## COLLECTED MATERIAL
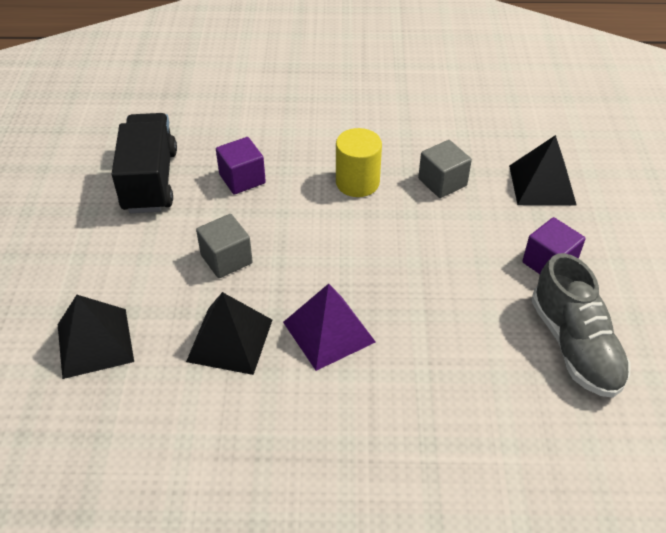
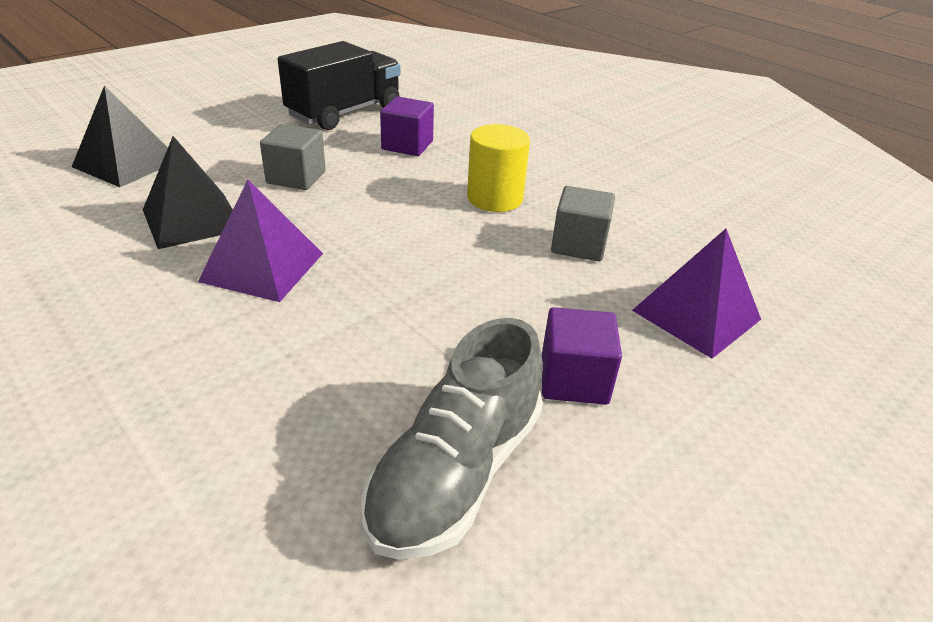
camera: 45 degrees right, 10 degrees down
(542, 185) = (696, 314): black pyramid -> purple pyramid

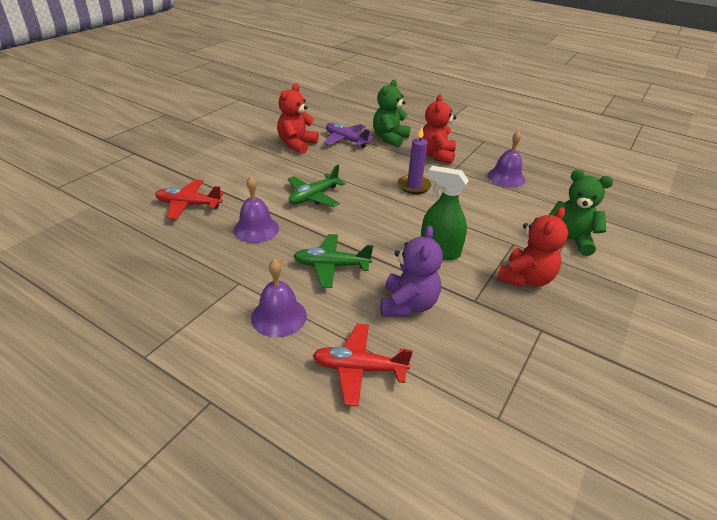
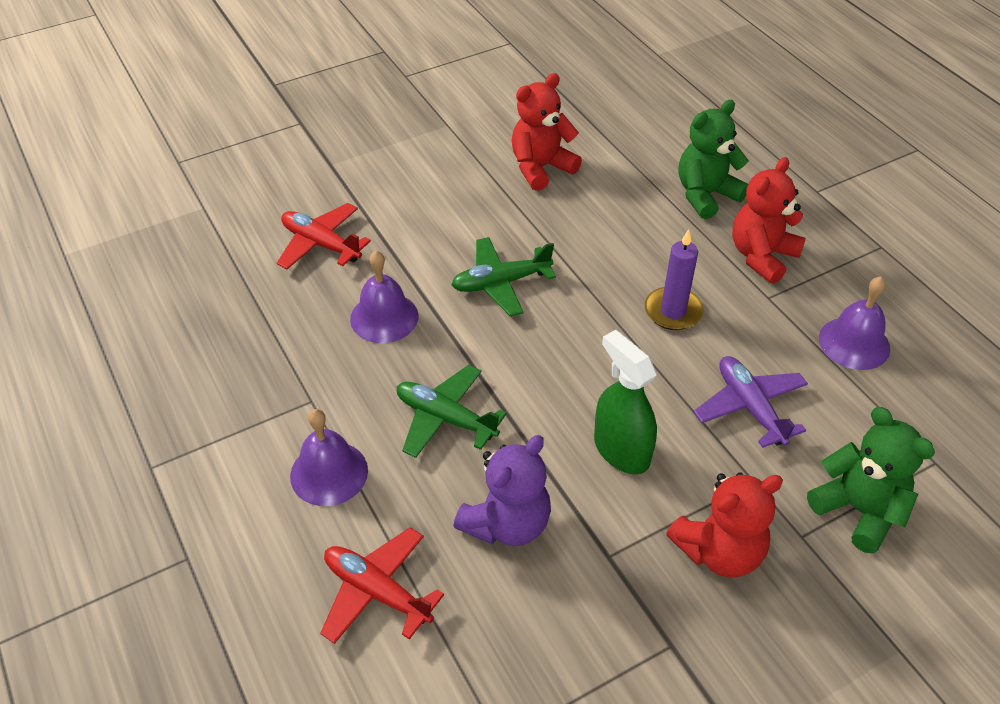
camera: 30 degrees right, 10 degrees up
(346, 140) = (627, 179): purple plane -> purple plane (750, 407)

## WHAT IS EXPECTED
When you set down the material above, keep every word exact and include no pictures.

## RESPONSE BOX
camera: 45 degrees right, 10 degrees down
(542, 185) = (696, 314): black pyramid -> purple pyramid

camera: 30 degrees right, 10 degrees up
(346, 140) = (627, 179): purple plane -> purple plane (750, 407)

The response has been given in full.